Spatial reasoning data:

======

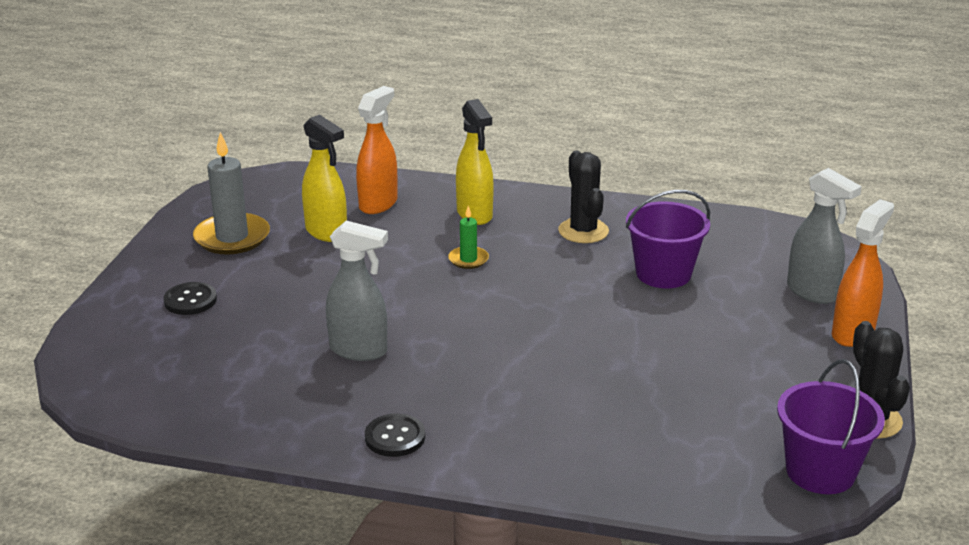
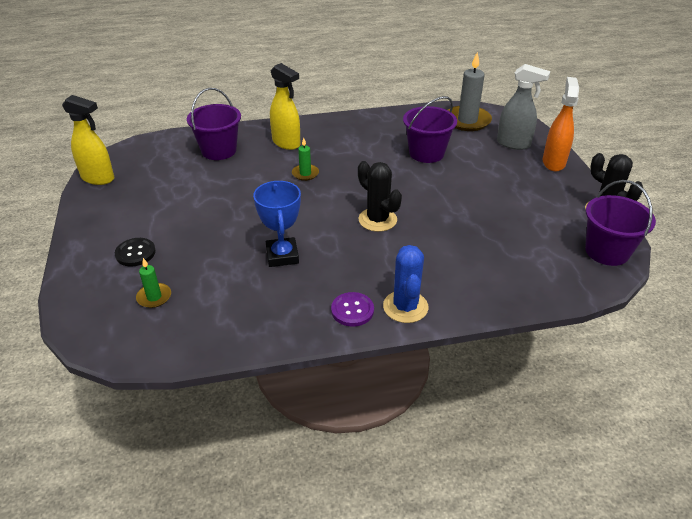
camera: 25 degrees left, 10 degrees up
(176, 354) = (154, 297): none -> green candle
(232, 237) = (133, 199): grey candle -> grey candle (467, 121)
(326, 232) = (198, 178): yellow spray bottle -> yellow spray bottle (98, 178)
(359, 350) = (282, 256): grey spray bottle -> blue trophy
(378, 204) = (219, 150): orange spray bottle -> purple bucket
(395, 437) = (352, 310): black button -> purple button
(465, 453) = (405, 307): none -> blue cactus
(583, 231) = (360, 138): black cactus -> black cactus (377, 220)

======

What needs to be done: Every line from the one with "(378, 204) = (219, 150): orange" to the end of the records above should be returned exactly, and no other lines.

Solution to this problem:
(378, 204) = (219, 150): orange spray bottle -> purple bucket
(395, 437) = (352, 310): black button -> purple button
(465, 453) = (405, 307): none -> blue cactus
(583, 231) = (360, 138): black cactus -> black cactus (377, 220)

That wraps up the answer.